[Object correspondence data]
^^^^

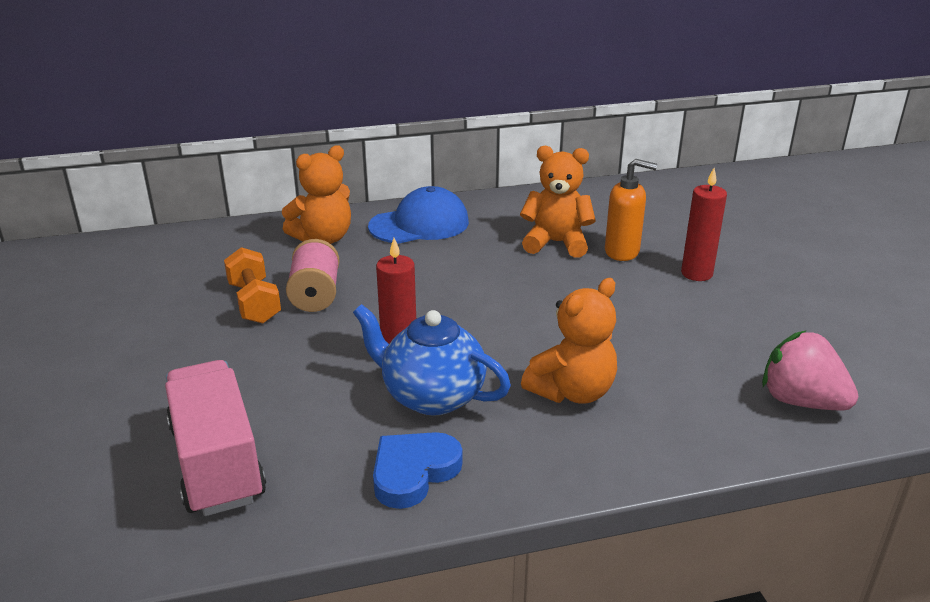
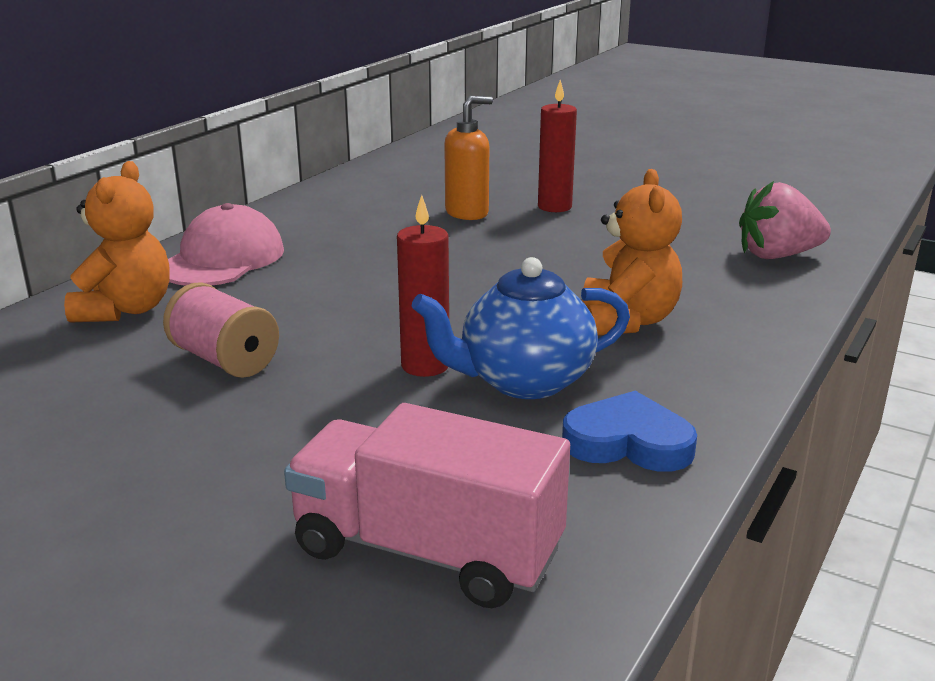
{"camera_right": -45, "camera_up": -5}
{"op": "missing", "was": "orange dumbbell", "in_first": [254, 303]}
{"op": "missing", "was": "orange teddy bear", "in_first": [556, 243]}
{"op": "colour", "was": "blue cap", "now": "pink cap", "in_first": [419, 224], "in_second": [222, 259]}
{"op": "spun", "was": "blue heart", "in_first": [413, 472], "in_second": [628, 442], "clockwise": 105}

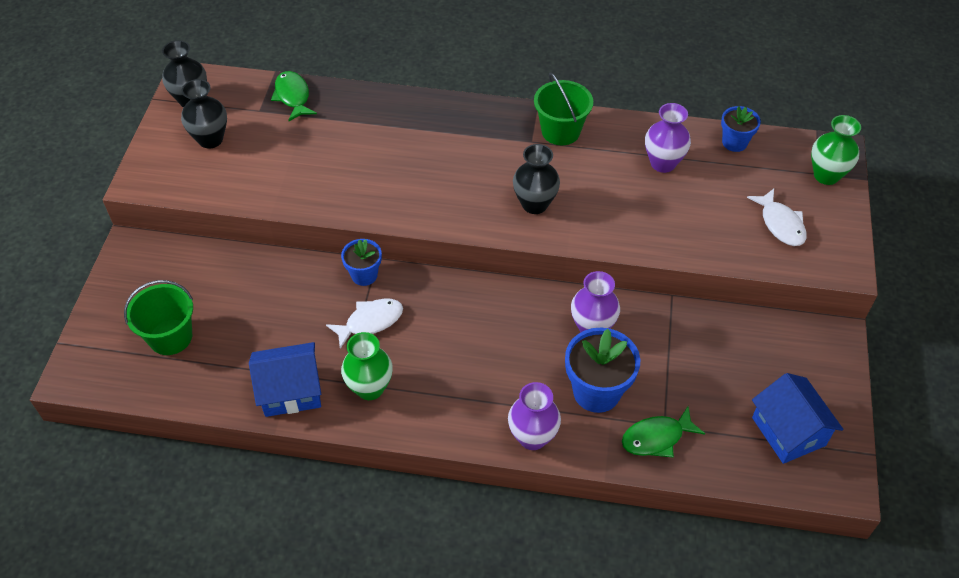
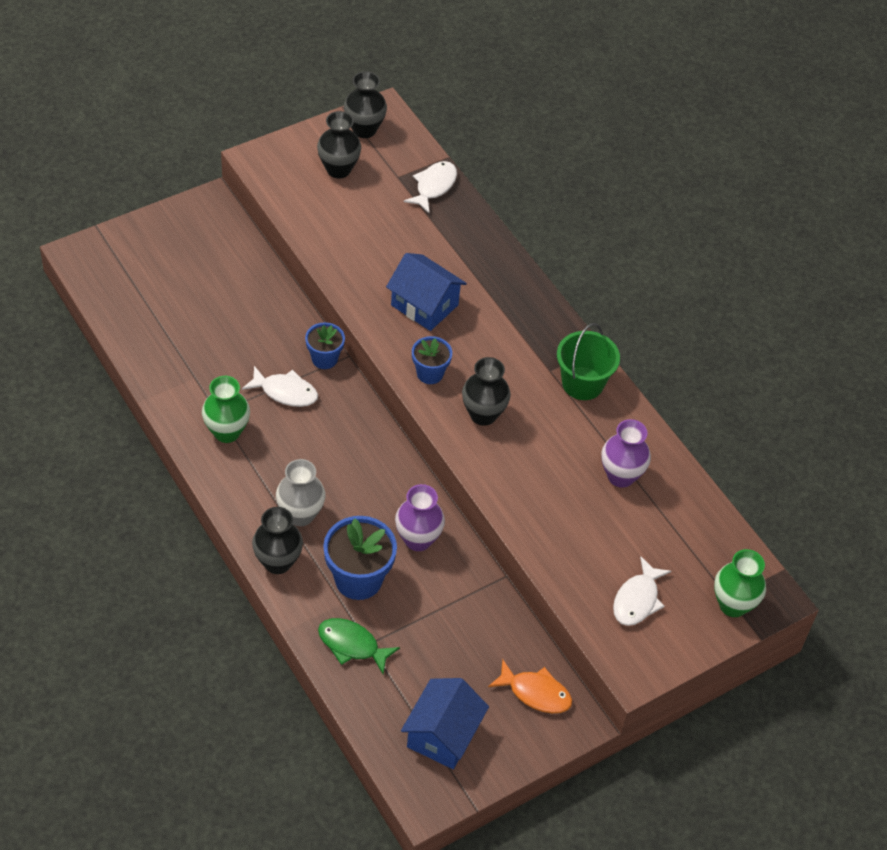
{"camera_right": 45, "camera_up": 0}
{"op": "missing", "was": "green bucket", "in_first": [170, 337]}
{"op": "appeared", "now": "grey vase", "in_second": [300, 515]}
{"op": "appeared", "now": "orange fish", "in_second": [535, 693]}
{"op": "relocated", "was": "blue house", "in_first": [291, 391], "in_second": [424, 305]}
{"op": "relocated", "was": "blue flower pot", "in_first": [734, 142], "in_second": [430, 373]}
{"op": "colour", "was": "green fish", "now": "white fish", "in_first": [293, 96], "in_second": [434, 186]}
{"op": "colour", "was": "purple vase", "now": "black vase", "in_first": [532, 437], "in_second": [278, 562]}

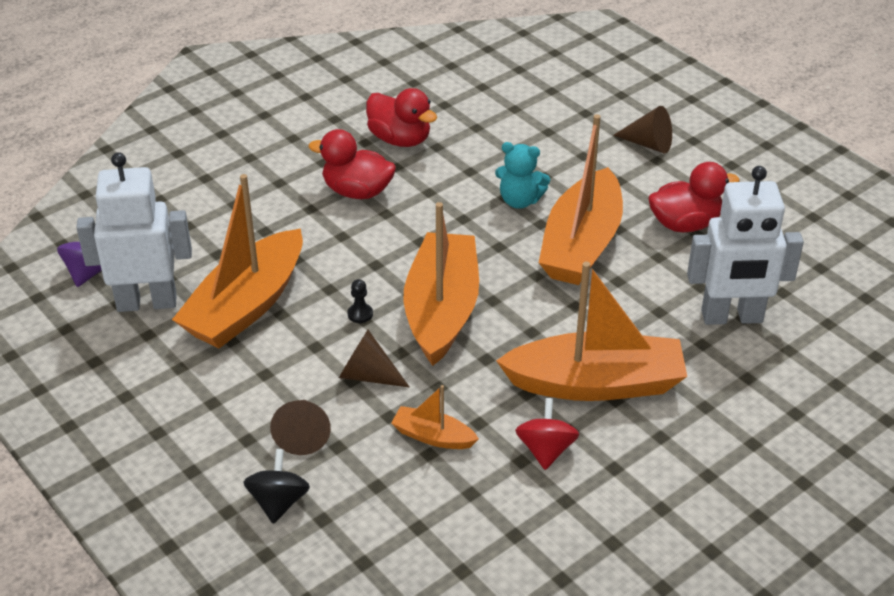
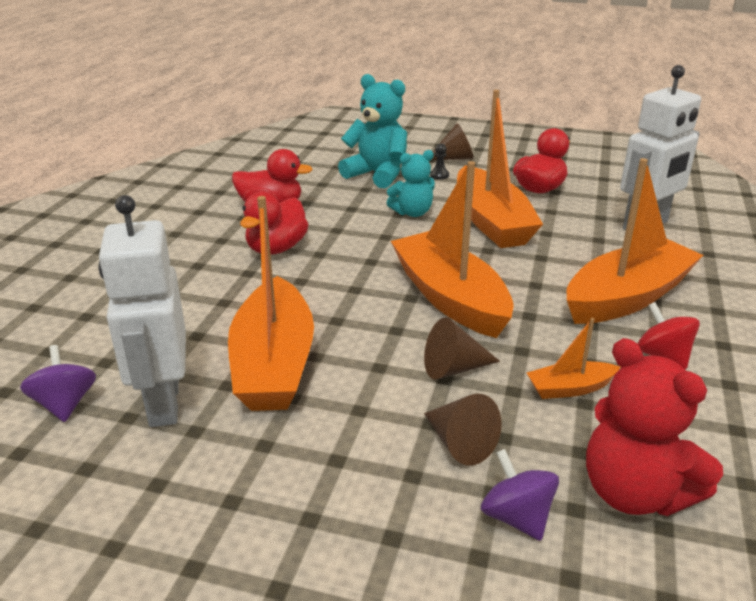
{"camera_right": -35, "camera_up": -10}
{"op": "appeared", "now": "turquoise teddy bear", "in_second": [377, 174]}
{"op": "appeared", "now": "red teddy bear", "in_second": [634, 493]}
{"op": "relocated", "was": "black pawn", "in_first": [360, 314], "in_second": [439, 175]}
{"op": "colour", "was": "black spinning top", "now": "purple spinning top", "in_first": [278, 502], "in_second": [516, 517]}
{"op": "spun", "was": "white robot", "in_first": [147, 302], "in_second": [163, 403], "clockwise": -60}
{"op": "spun", "was": "red duck", "in_first": [357, 191], "in_second": [276, 248], "clockwise": -45}

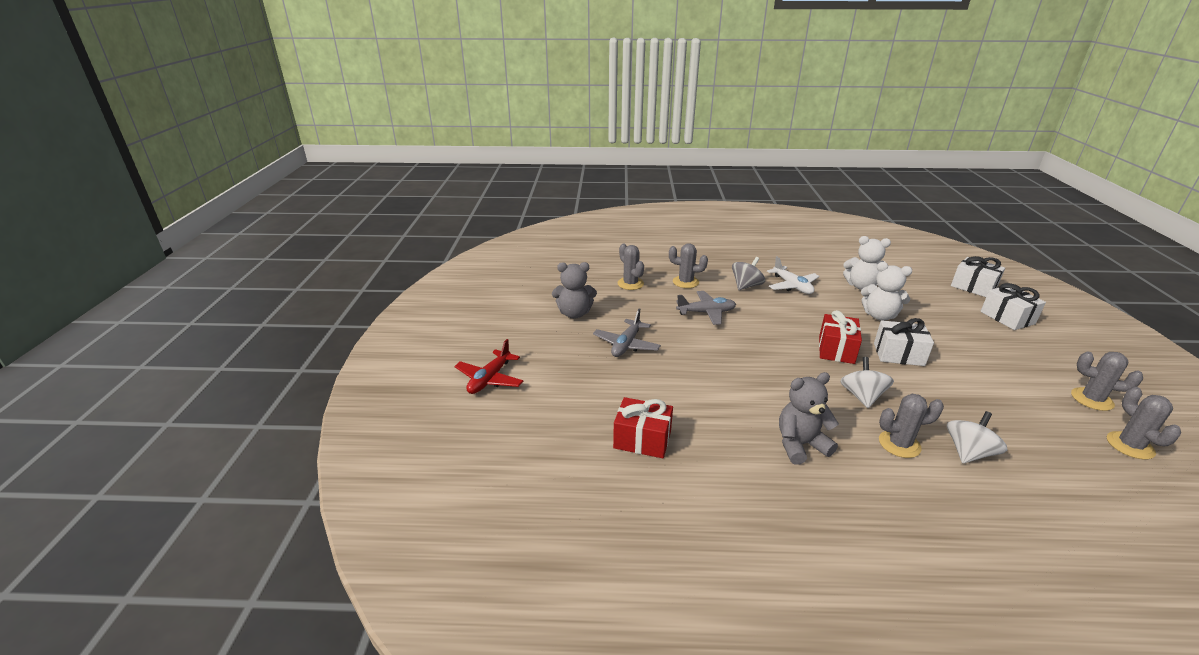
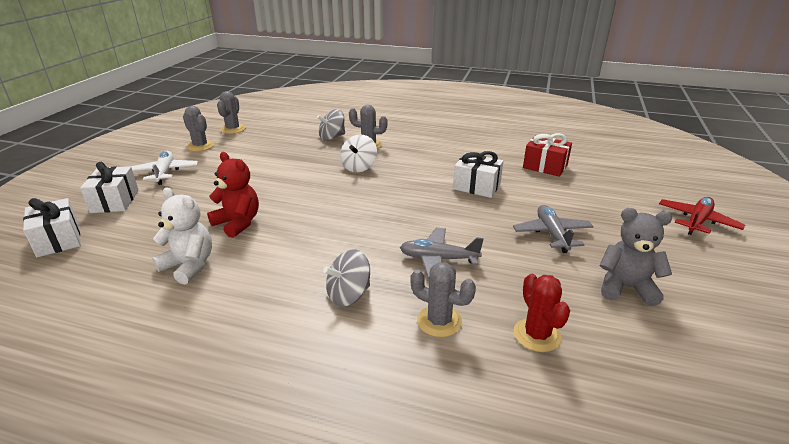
{"camera_right": -165, "camera_up": 0}
{"op": "missing", "was": "grey teddy bear", "in_first": [800, 445]}
{"op": "missing", "was": "red gift", "in_first": [836, 349]}
{"op": "relocated", "was": "white plane", "in_first": [792, 286], "in_second": [165, 172]}
{"op": "relocated", "was": "white gift", "in_first": [898, 354], "in_second": [476, 186]}
{"op": "colour", "was": "grey cactus", "now": "red cactus", "in_first": [630, 284], "in_second": [537, 335]}
{"op": "colour", "was": "white teddy bear", "now": "red teddy bear", "in_first": [879, 316], "in_second": [238, 223]}
{"op": "colour", "was": "white spinning top", "now": "grey spinning top", "in_first": [968, 453], "in_second": [332, 137]}
{"op": "spun", "was": "grey plane", "in_first": [626, 345], "in_second": [552, 234], "clockwise": -45}

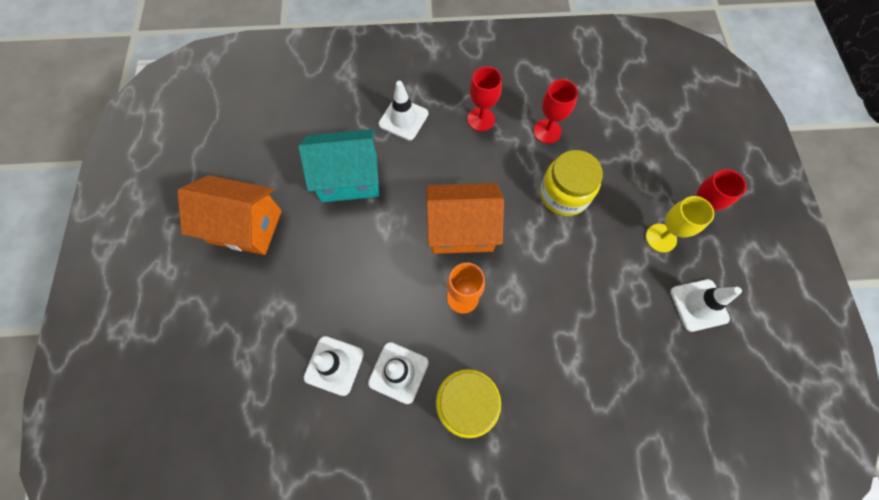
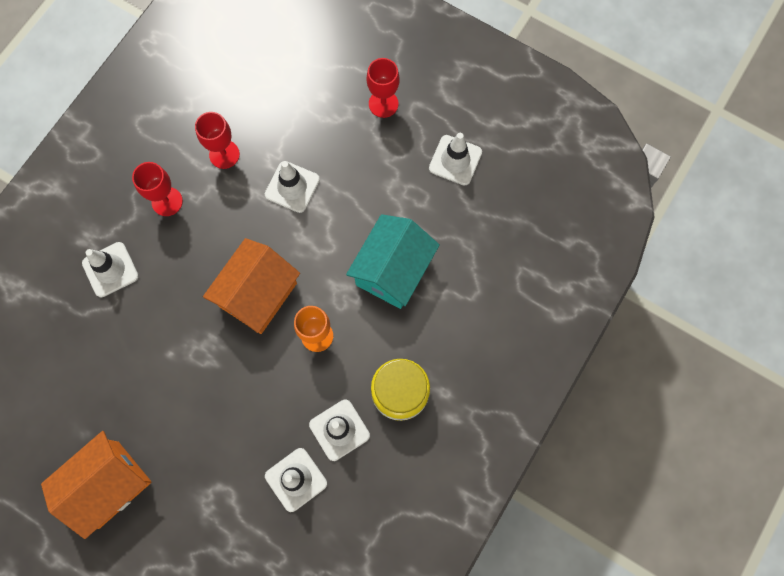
{"camera_right": -55, "camera_up": 5}
{"op": "missing", "was": "yellow goblet", "in_first": [660, 238]}
{"op": "relocated", "was": "turquoise house", "in_first": [349, 178], "in_second": [393, 270]}
{"op": "exchanged", "was": "yellow jar", "now": "white traffic cone", "in_first": [564, 194], "in_second": [292, 187]}

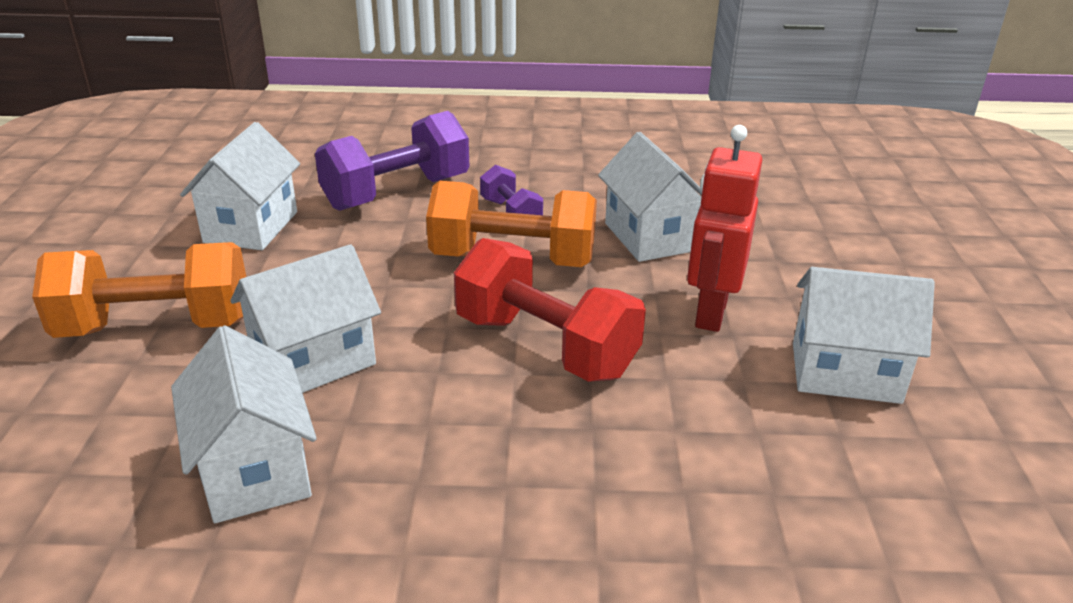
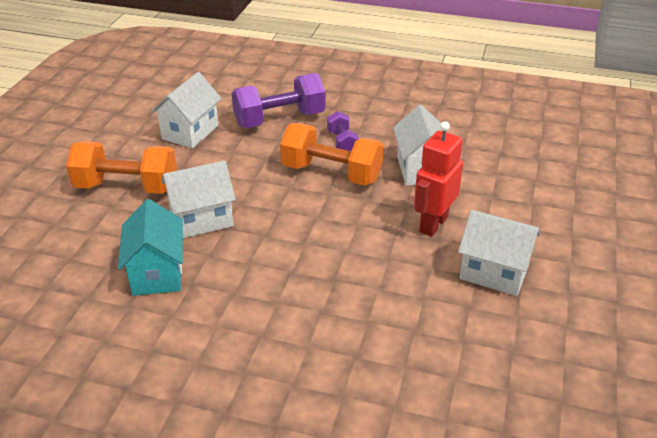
{"camera_right": 15, "camera_up": 5}
{"op": "missing", "was": "red dumbbell", "in_first": [545, 346]}
{"op": "colour", "was": "white house", "now": "turquoise house", "in_first": [254, 470], "in_second": [157, 273]}

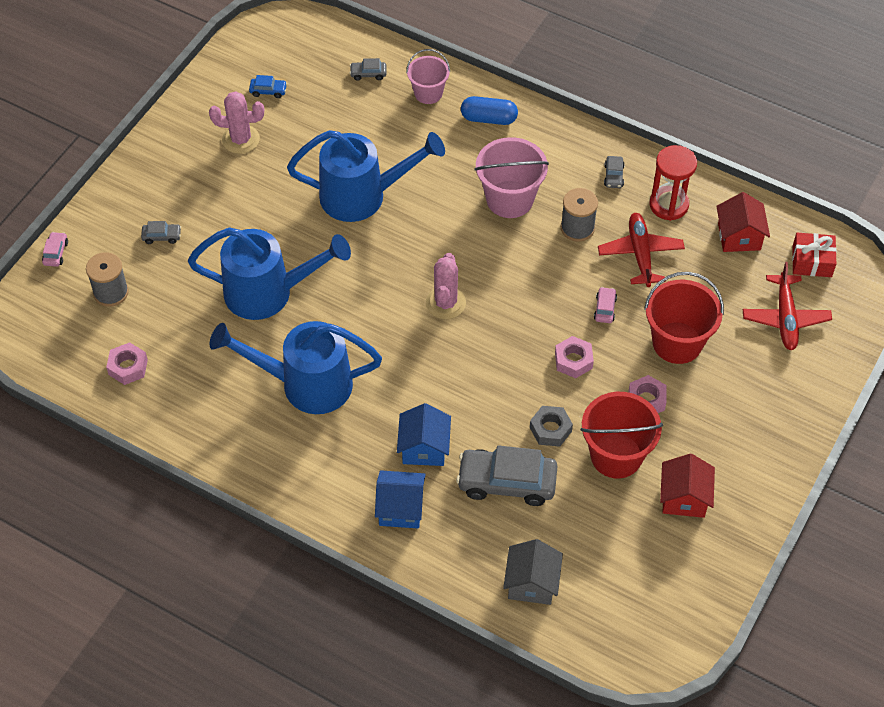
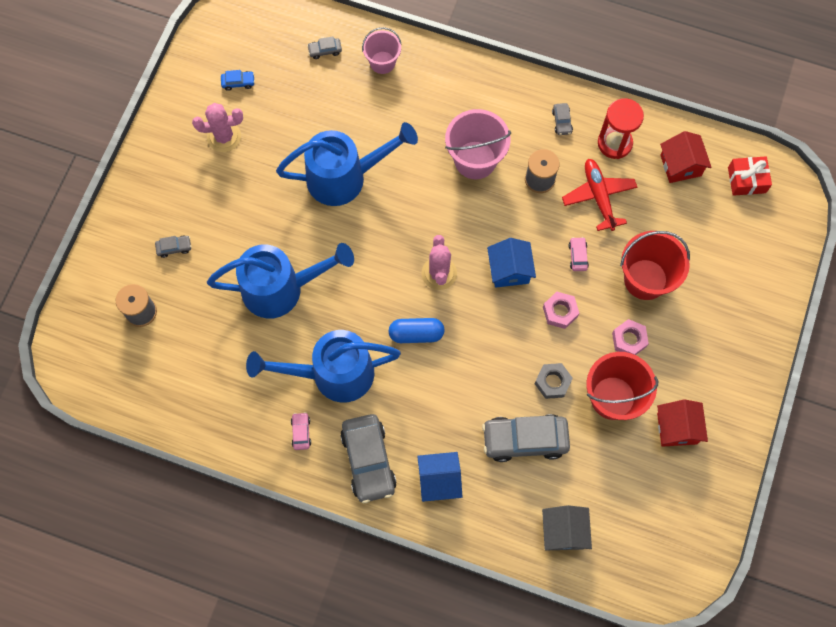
{"camera_right": -10, "camera_up": 15}
{"op": "missing", "was": "pink nut", "in_first": [128, 367]}
{"op": "missing", "was": "red plane", "in_first": [785, 318]}
{"op": "appeared", "now": "grey car", "in_second": [368, 460]}
{"op": "relocated", "was": "pink car", "in_first": [55, 253], "in_second": [301, 432]}
{"op": "relocated", "was": "blue house", "in_first": [424, 448], "in_second": [509, 270]}
{"op": "relocated", "was": "blue capsule", "in_first": [489, 118], "in_second": [416, 334]}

^^^^

What you should do: Copy each entry exactly as written, and drop the pictures from the copy.

Answer section:
{"camera_right": -45, "camera_up": -5}
{"op": "missing", "was": "orange dumbbell", "in_first": [254, 303]}
{"op": "missing", "was": "orange teddy bear", "in_first": [556, 243]}
{"op": "colour", "was": "blue cap", "now": "pink cap", "in_first": [419, 224], "in_second": [222, 259]}
{"op": "spun", "was": "blue heart", "in_first": [413, 472], "in_second": [628, 442], "clockwise": 105}

{"camera_right": 45, "camera_up": 0}
{"op": "missing", "was": "green bucket", "in_first": [170, 337]}
{"op": "appeared", "now": "grey vase", "in_second": [300, 515]}
{"op": "appeared", "now": "orange fish", "in_second": [535, 693]}
{"op": "relocated", "was": "blue house", "in_first": [291, 391], "in_second": [424, 305]}
{"op": "relocated", "was": "blue flower pot", "in_first": [734, 142], "in_second": [430, 373]}
{"op": "colour", "was": "green fish", "now": "white fish", "in_first": [293, 96], "in_second": [434, 186]}
{"op": "colour", "was": "purple vase", "now": "black vase", "in_first": [532, 437], "in_second": [278, 562]}

{"camera_right": -35, "camera_up": -10}
{"op": "appeared", "now": "turquoise teddy bear", "in_second": [377, 174]}
{"op": "appeared", "now": "red teddy bear", "in_second": [634, 493]}
{"op": "relocated", "was": "black pawn", "in_first": [360, 314], "in_second": [439, 175]}
{"op": "colour", "was": "black spinning top", "now": "purple spinning top", "in_first": [278, 502], "in_second": [516, 517]}
{"op": "spun", "was": "white robot", "in_first": [147, 302], "in_second": [163, 403], "clockwise": -60}
{"op": "spun", "was": "red duck", "in_first": [357, 191], "in_second": [276, 248], "clockwise": -45}

{"camera_right": -165, "camera_up": 0}
{"op": "missing", "was": "grey teddy bear", "in_first": [800, 445]}
{"op": "missing", "was": "red gift", "in_first": [836, 349]}
{"op": "relocated", "was": "white plane", "in_first": [792, 286], "in_second": [165, 172]}
{"op": "relocated", "was": "white gift", "in_first": [898, 354], "in_second": [476, 186]}
{"op": "colour", "was": "grey cactus", "now": "red cactus", "in_first": [630, 284], "in_second": [537, 335]}
{"op": "colour", "was": "white teddy bear", "now": "red teddy bear", "in_first": [879, 316], "in_second": [238, 223]}
{"op": "colour", "was": "white spinning top", "now": "grey spinning top", "in_first": [968, 453], "in_second": [332, 137]}
{"op": "spun", "was": "grey plane", "in_first": [626, 345], "in_second": [552, 234], "clockwise": -45}

{"camera_right": -55, "camera_up": 5}
{"op": "missing", "was": "yellow goblet", "in_first": [660, 238]}
{"op": "relocated", "was": "turquoise house", "in_first": [349, 178], "in_second": [393, 270]}
{"op": "exchanged", "was": "yellow jar", "now": "white traffic cone", "in_first": [564, 194], "in_second": [292, 187]}

{"camera_right": 15, "camera_up": 5}
{"op": "missing", "was": "red dumbbell", "in_first": [545, 346]}
{"op": "colour", "was": "white house", "now": "turquoise house", "in_first": [254, 470], "in_second": [157, 273]}

{"camera_right": -10, "camera_up": 15}
{"op": "missing", "was": "pink nut", "in_first": [128, 367]}
{"op": "missing", "was": "red plane", "in_first": [785, 318]}
{"op": "appeared", "now": "grey car", "in_second": [368, 460]}
{"op": "relocated", "was": "pink car", "in_first": [55, 253], "in_second": [301, 432]}
{"op": "relocated", "was": "blue house", "in_first": [424, 448], "in_second": [509, 270]}
{"op": "relocated", "was": "blue capsule", "in_first": [489, 118], "in_second": [416, 334]}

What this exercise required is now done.